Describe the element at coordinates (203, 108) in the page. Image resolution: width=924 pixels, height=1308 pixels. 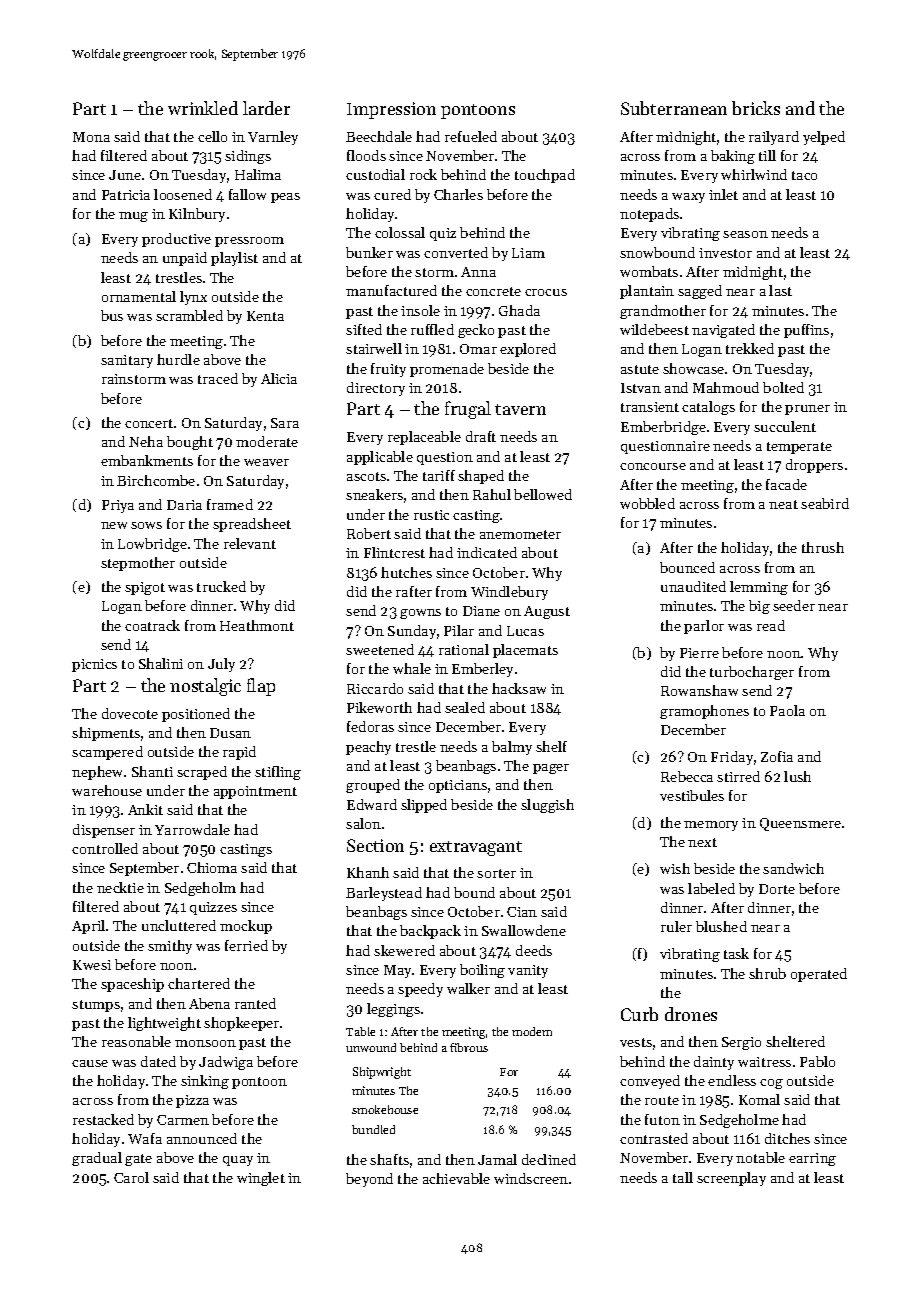
I see `wrinkled` at that location.
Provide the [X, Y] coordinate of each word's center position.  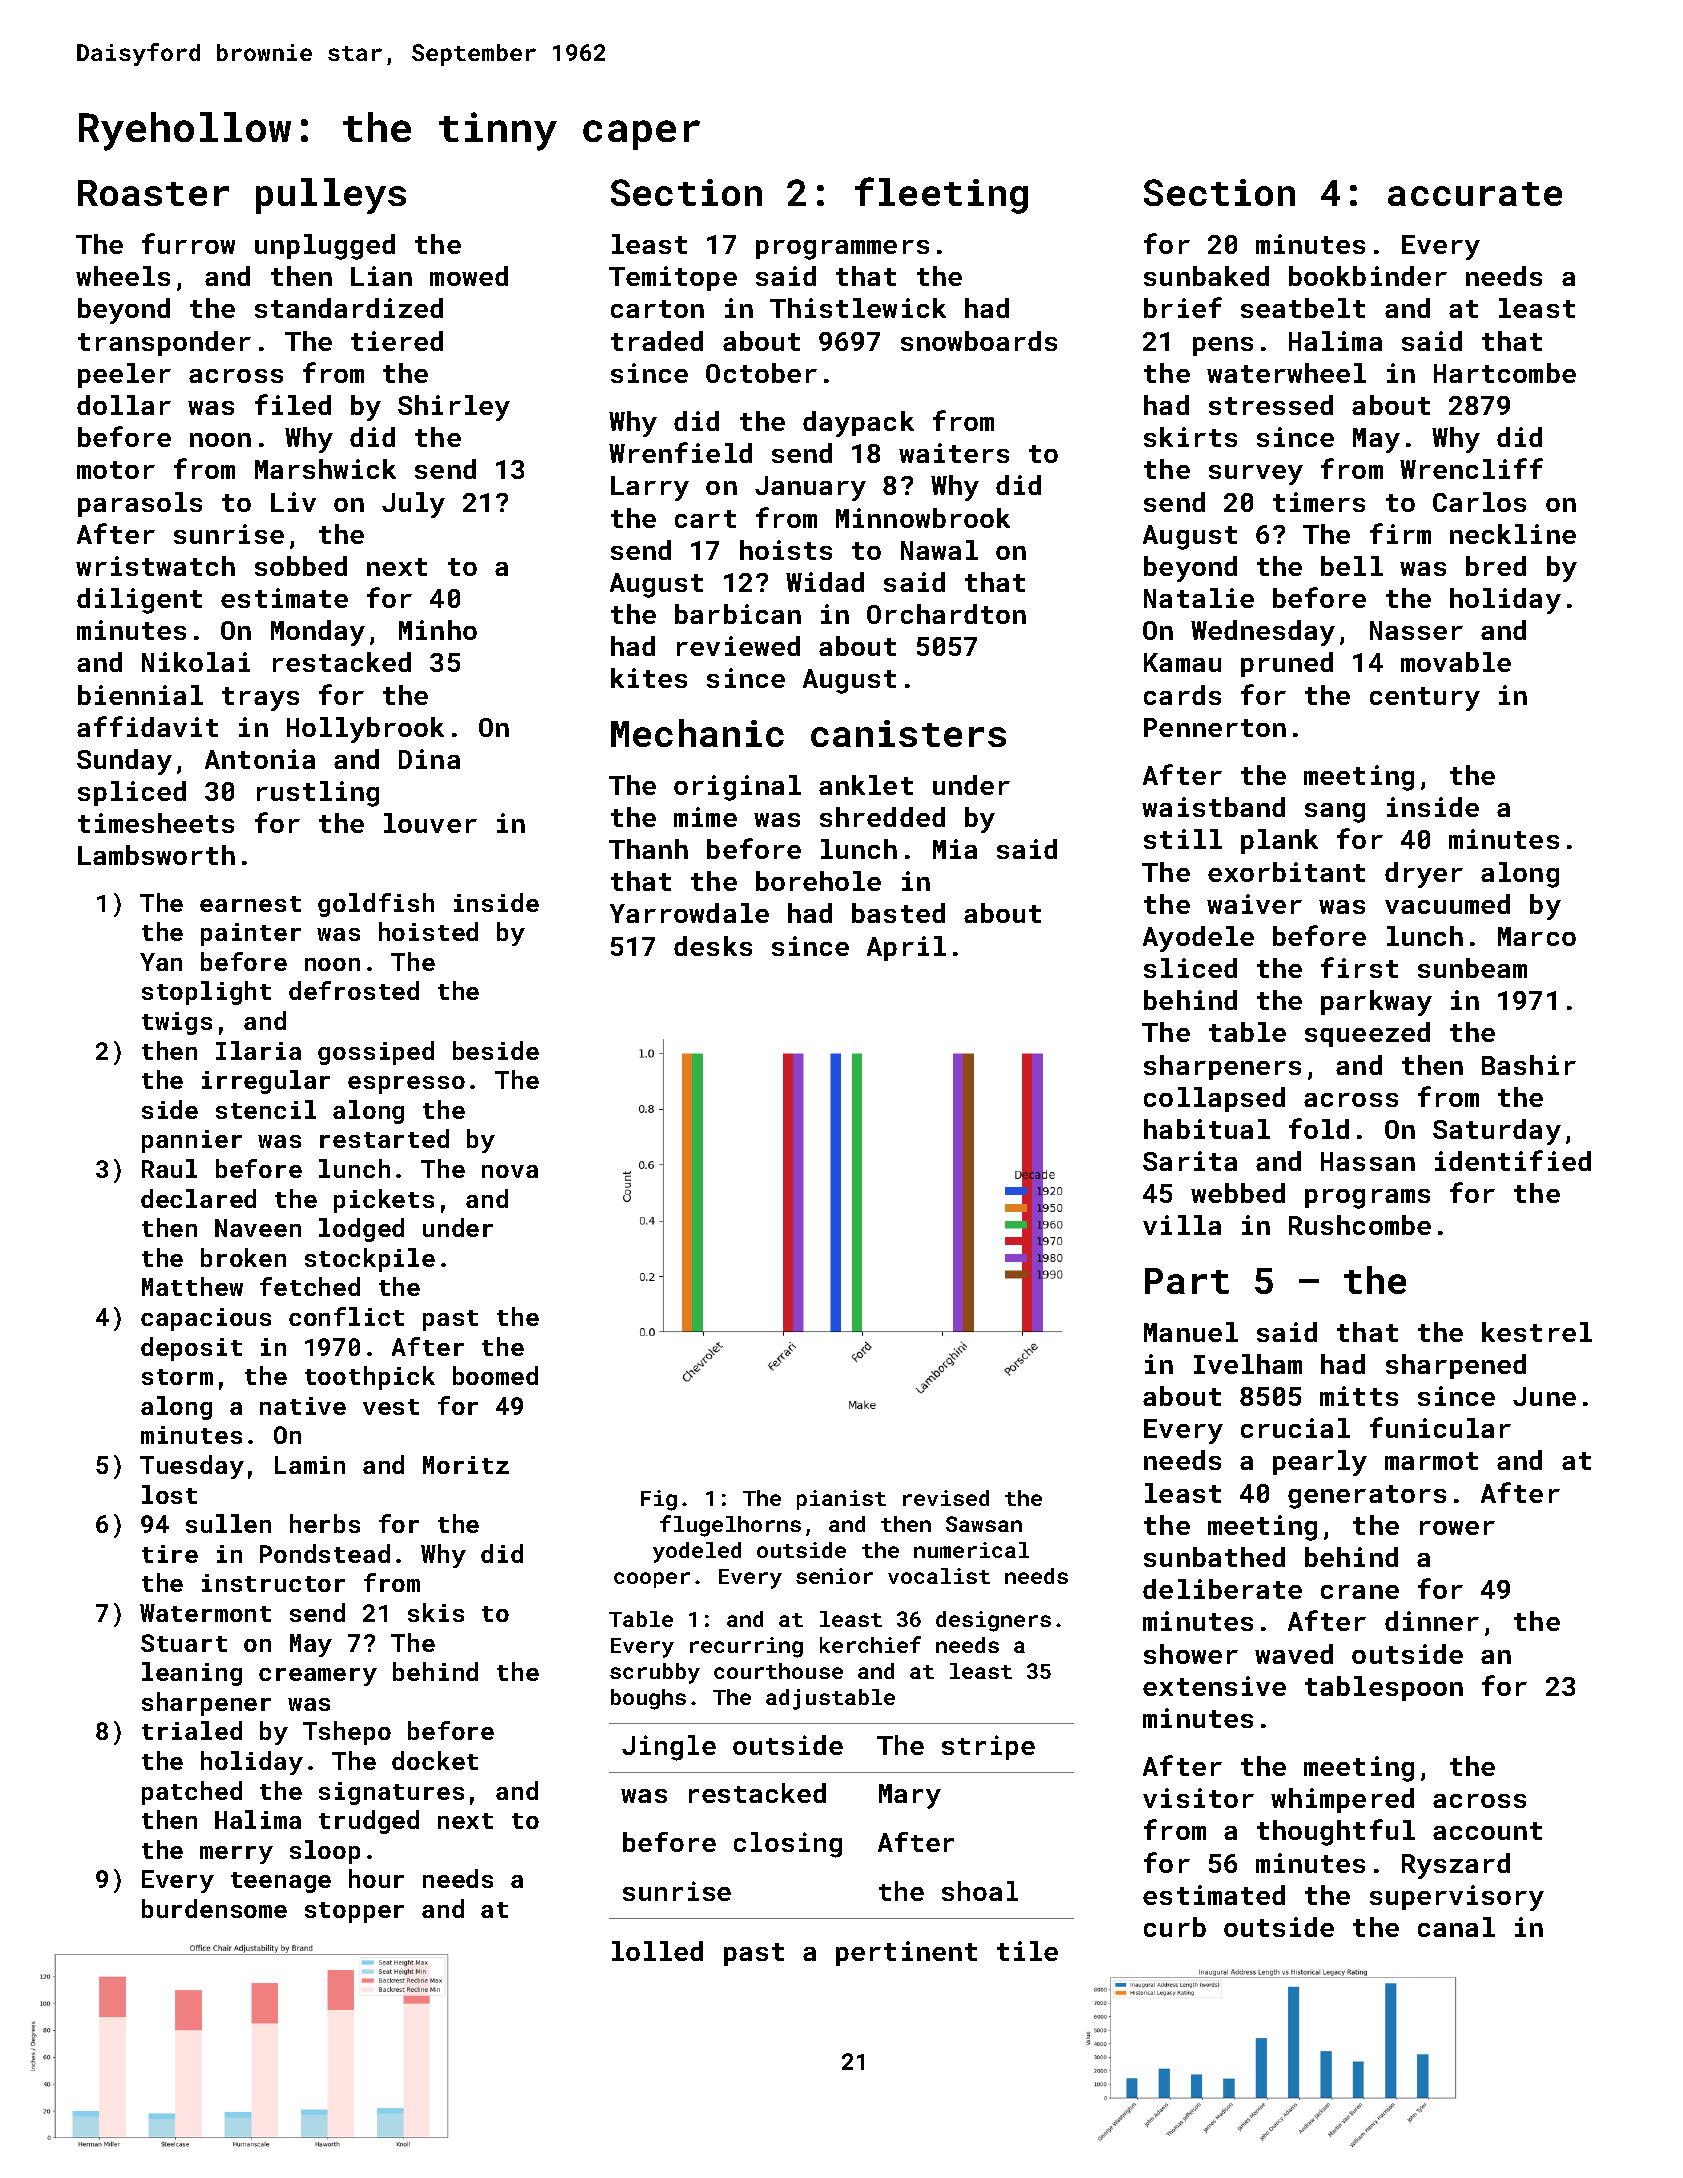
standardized [349, 308]
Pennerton [1215, 727]
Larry [650, 488]
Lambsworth [156, 855]
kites [649, 678]
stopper [354, 1912]
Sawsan [984, 1524]
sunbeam [1472, 968]
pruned [1287, 664]
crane [1360, 1592]
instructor [273, 1583]
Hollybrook [365, 730]
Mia [955, 849]
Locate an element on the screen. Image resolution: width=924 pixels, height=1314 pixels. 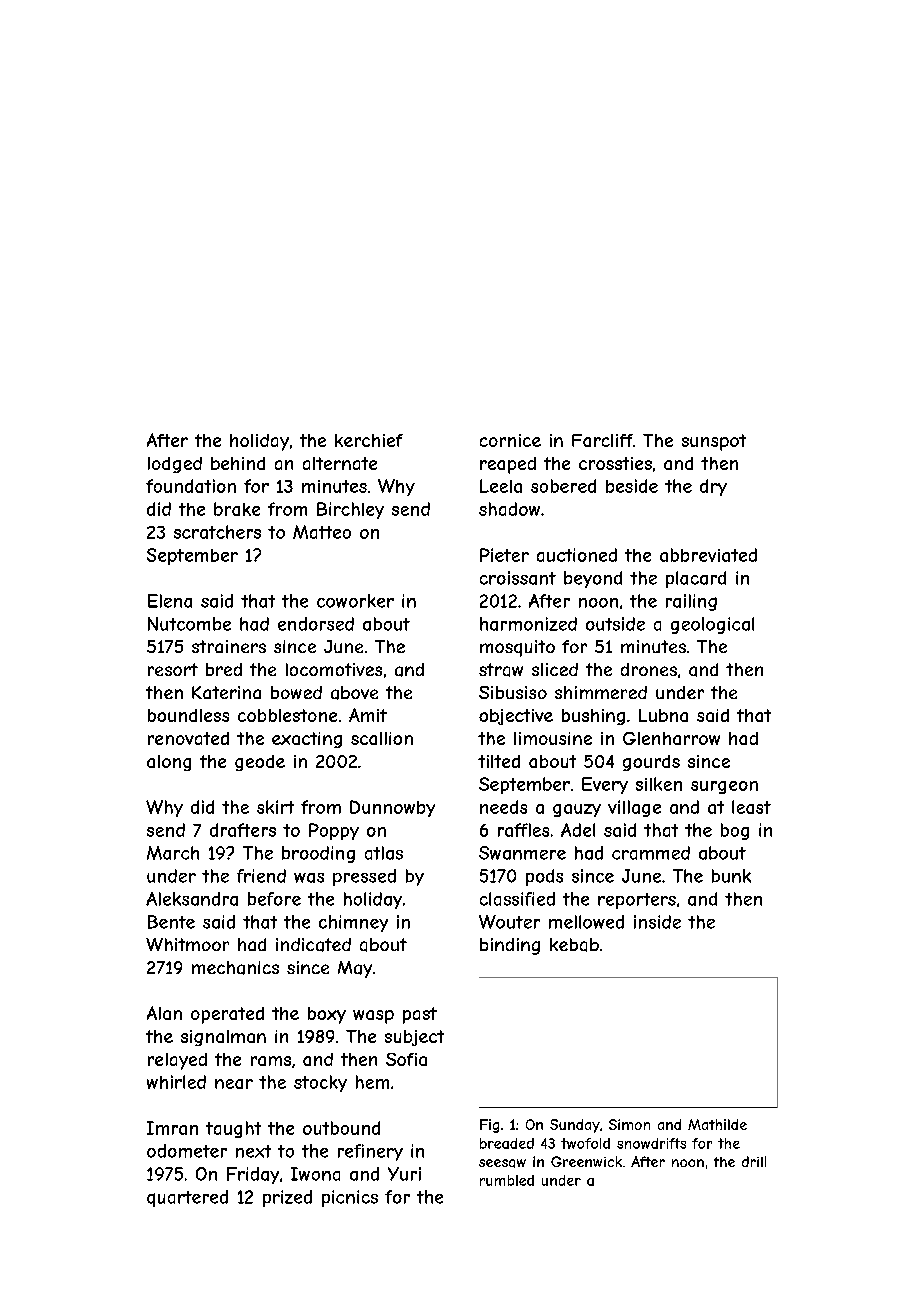
bunk is located at coordinates (731, 876).
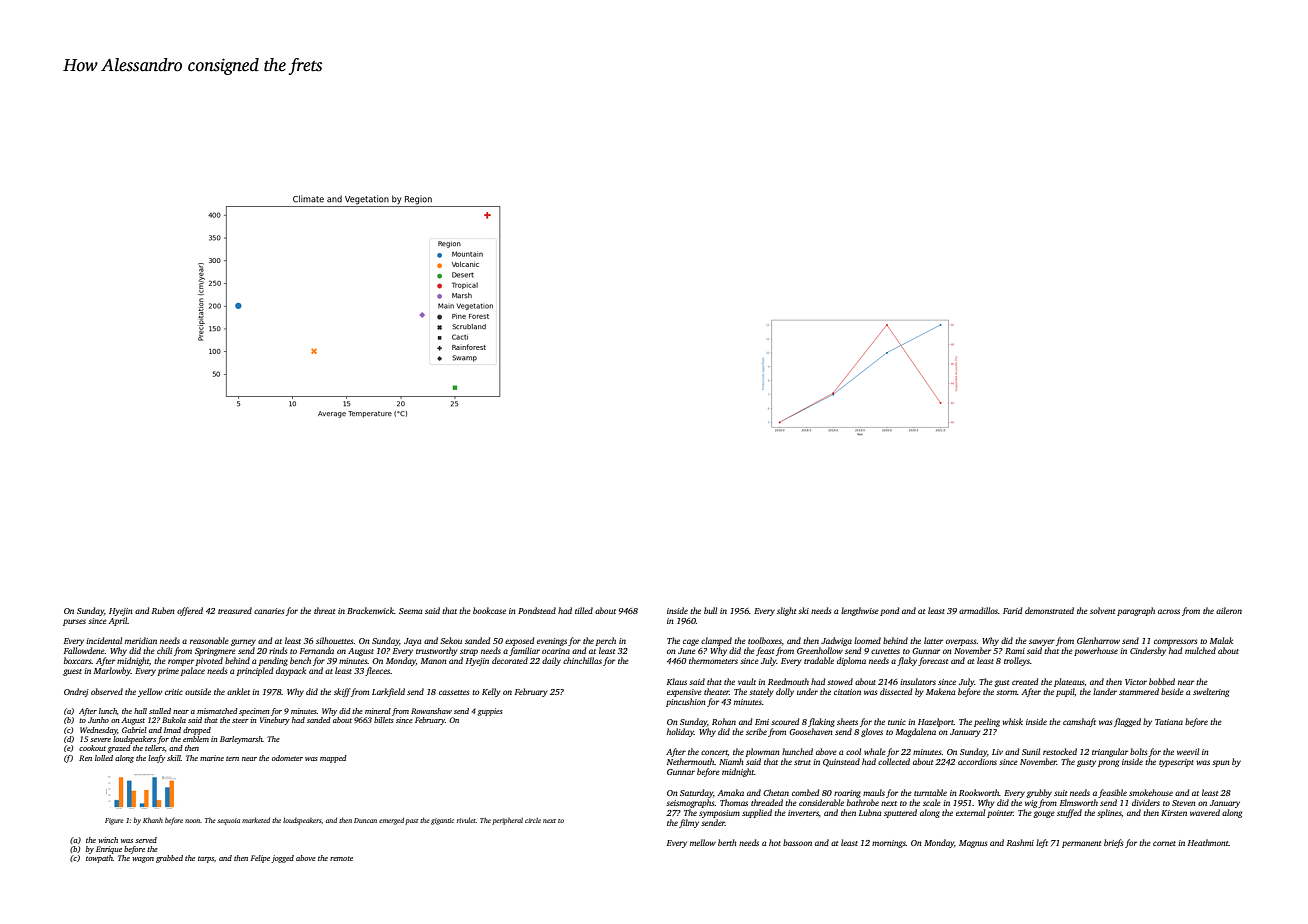 The image size is (1308, 924). Describe the element at coordinates (275, 721) in the image. I see `Vinebury` at that location.
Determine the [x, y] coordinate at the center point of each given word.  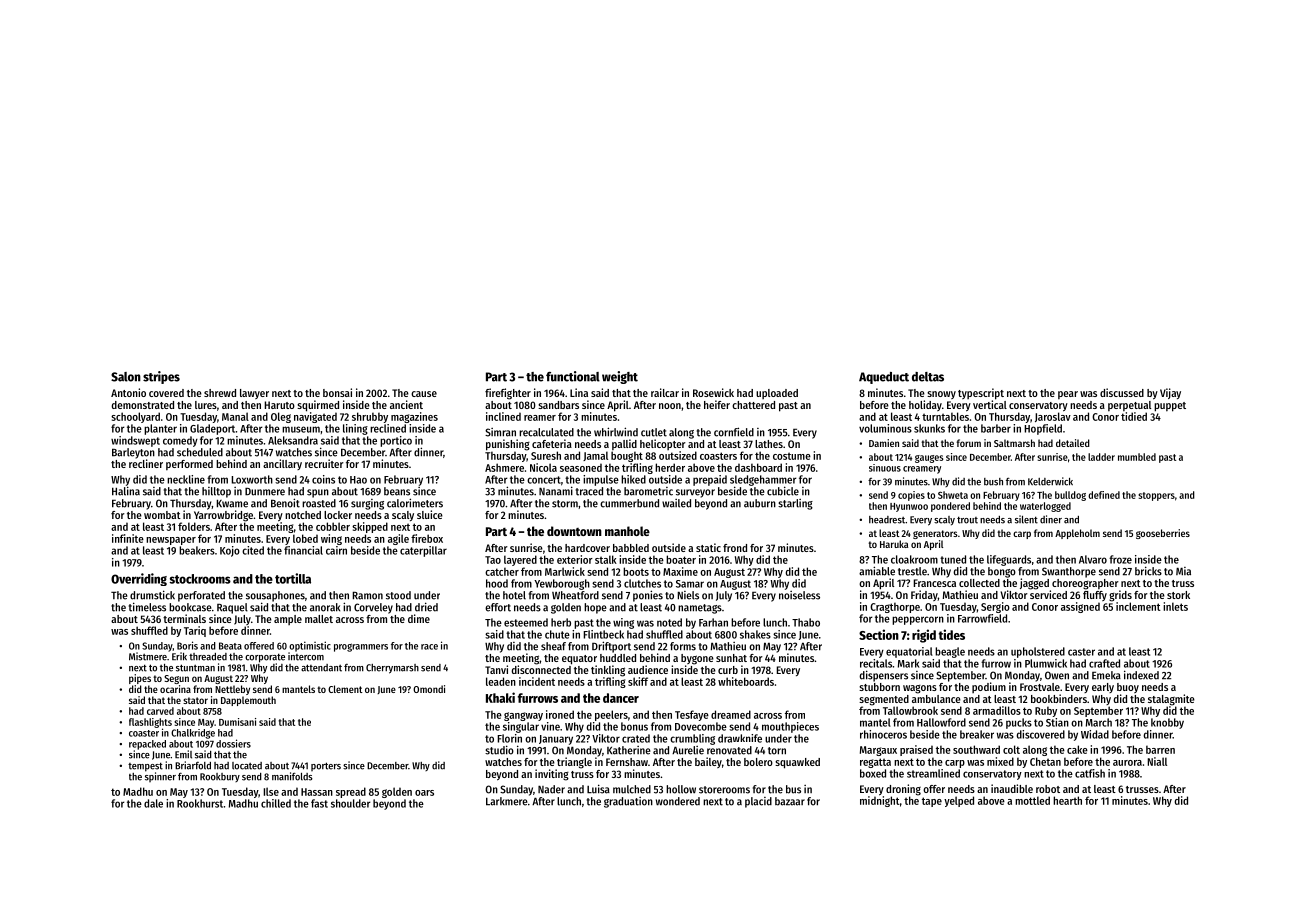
◇ ◇ ◇ ◇ ◇
Exercise description » Turn every line of the records above into a numbered list, skipping any blank lines and omitting the pictures.

Output of the task »
1. Describe the element at coordinates (203, 108) in the page. Image resolution: width=924 pixels, height=1308 pixels. 
2. I see `wrinkled` at that location.
3. Provide the [X, Y] coordinate of each word's center position.  
4. standardized [349, 308]
5. Pennerton [1215, 727]
6. Larry [650, 488]
7. Lambsworth [156, 855]
8. kites [649, 678]
9. stopper [354, 1912]
10. Sawsan [984, 1524]
11. sunbeam [1472, 968]
12. pruned [1287, 664]
13. crane [1360, 1592]
14. instructor [273, 1583]
15. Hollybrook [365, 730]
16. Mia [955, 849]
17. Locate an element on the screen. Image resolution: width=924 pixels, height=1314 pixels. 
18. bunk is located at coordinates (731, 876).
19.  The image size is (1308, 924). Describe the element at coordinates (275, 721) in the image. I see `Vinebury` at that location.
20. Determine the [x, y] coordinate at the center point of each given word.  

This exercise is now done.